[WHAT IS NEEDED]:
Copy out exactly the lines below that run from the one holding "shifted,relafel (black),560 309,,836" to the one holding "repainted,danoma (brown),484 496,danoma", keeping both of those lines and no others.

[INFORMATION]:

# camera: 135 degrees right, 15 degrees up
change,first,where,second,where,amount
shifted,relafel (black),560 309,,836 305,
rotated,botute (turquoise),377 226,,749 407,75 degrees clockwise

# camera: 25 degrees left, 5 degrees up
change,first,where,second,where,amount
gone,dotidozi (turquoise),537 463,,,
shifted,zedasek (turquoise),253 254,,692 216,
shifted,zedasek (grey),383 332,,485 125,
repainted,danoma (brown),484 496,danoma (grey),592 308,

--

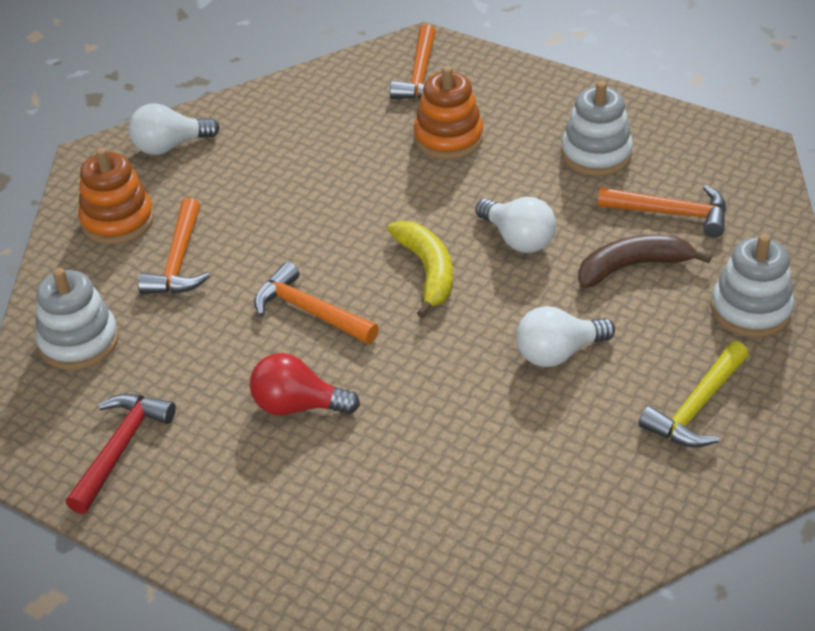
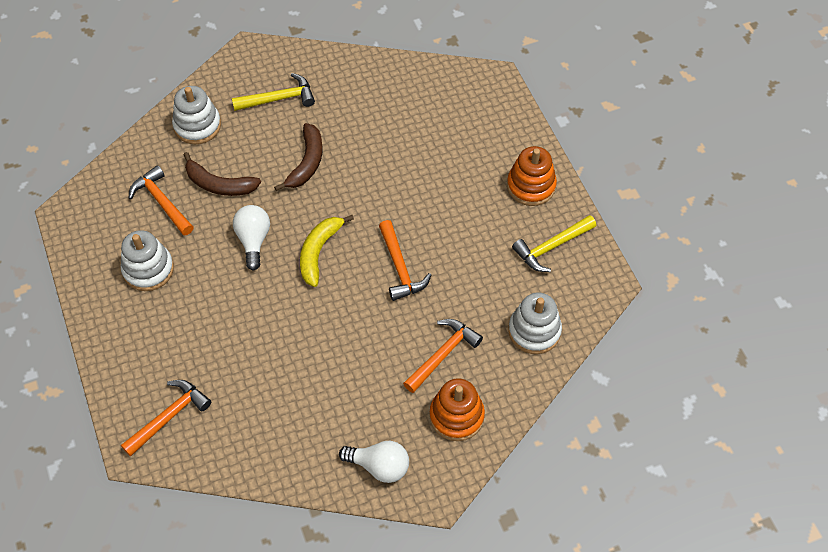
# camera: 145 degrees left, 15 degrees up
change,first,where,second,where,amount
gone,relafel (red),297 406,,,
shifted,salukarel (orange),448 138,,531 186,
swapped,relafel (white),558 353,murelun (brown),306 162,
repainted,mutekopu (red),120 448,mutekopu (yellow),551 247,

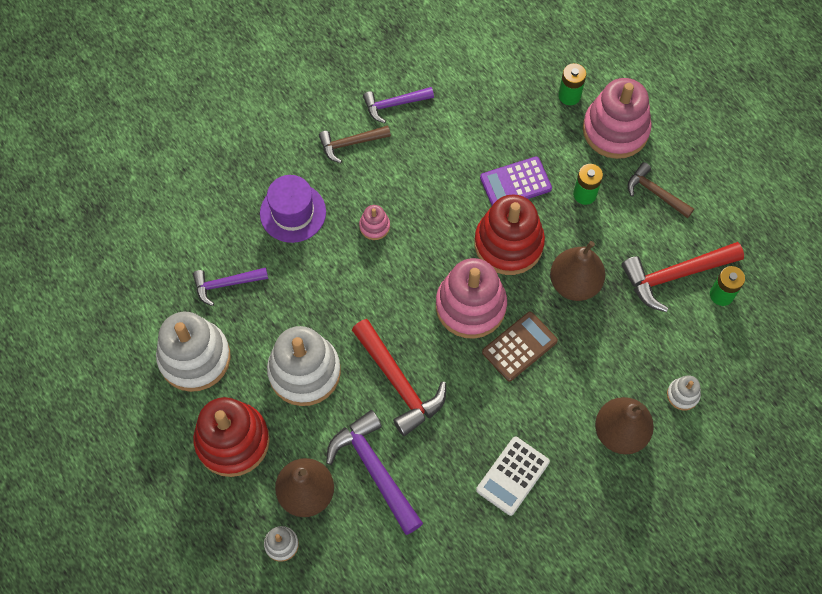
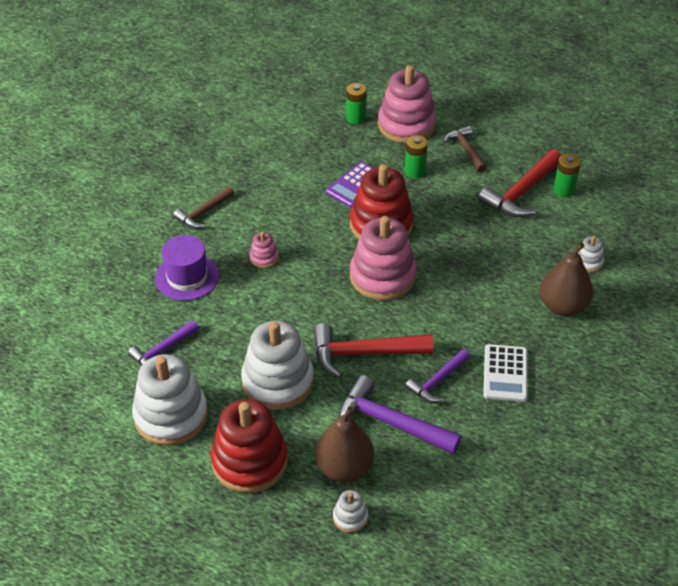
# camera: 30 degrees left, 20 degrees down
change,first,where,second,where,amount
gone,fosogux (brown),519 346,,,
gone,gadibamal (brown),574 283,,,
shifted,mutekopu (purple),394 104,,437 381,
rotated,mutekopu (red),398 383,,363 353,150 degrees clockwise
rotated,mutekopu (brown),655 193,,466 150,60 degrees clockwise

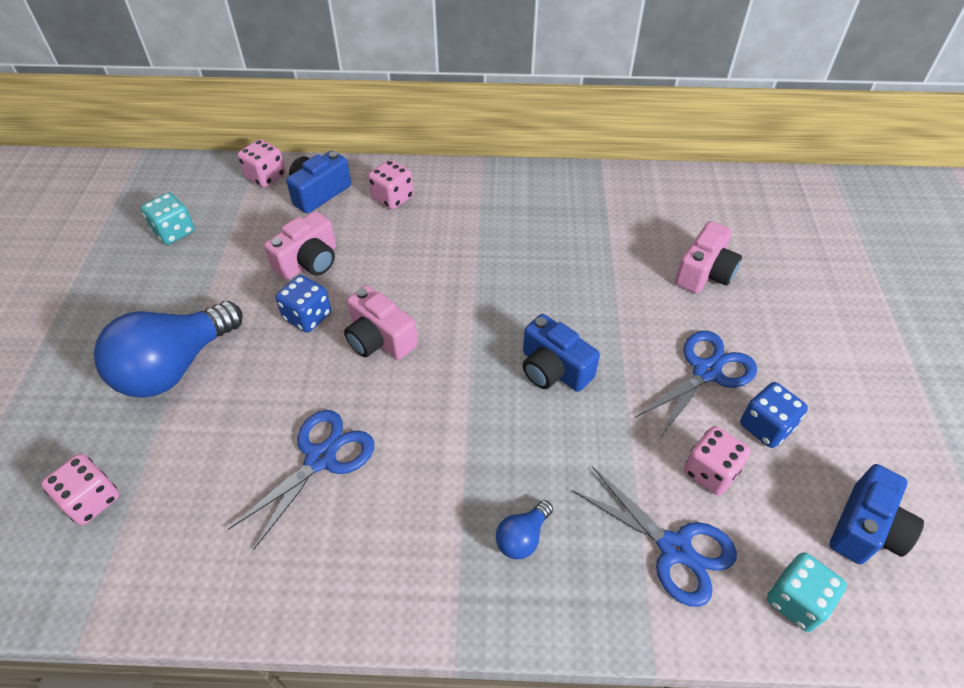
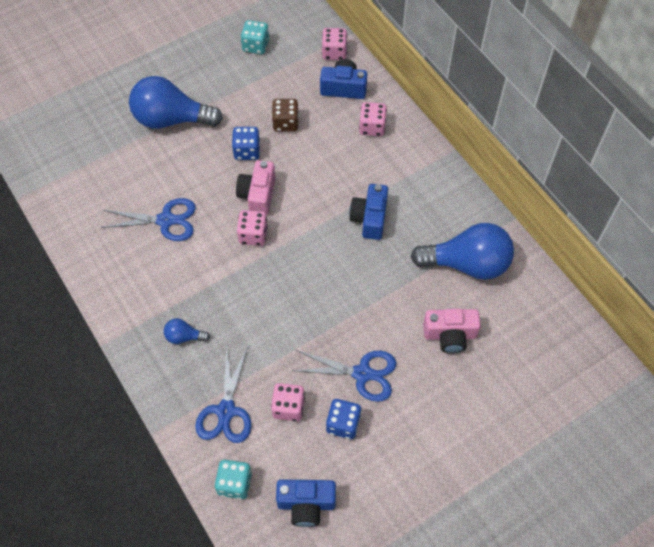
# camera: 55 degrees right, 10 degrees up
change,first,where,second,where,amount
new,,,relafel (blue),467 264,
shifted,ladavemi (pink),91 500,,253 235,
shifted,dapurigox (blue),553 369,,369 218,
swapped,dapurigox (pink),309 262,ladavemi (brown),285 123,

[WRITTEN ANSWER]:
shifted,relafel (black),560 309,,836 305,
rotated,botute (turquoise),377 226,,749 407,75 degrees clockwise

# camera: 25 degrees left, 5 degrees up
change,first,where,second,where,amount
gone,dotidozi (turquoise),537 463,,,
shifted,zedasek (turquoise),253 254,,692 216,
shifted,zedasek (grey),383 332,,485 125,
repainted,danoma (brown),484 496,danoma (grey),592 308,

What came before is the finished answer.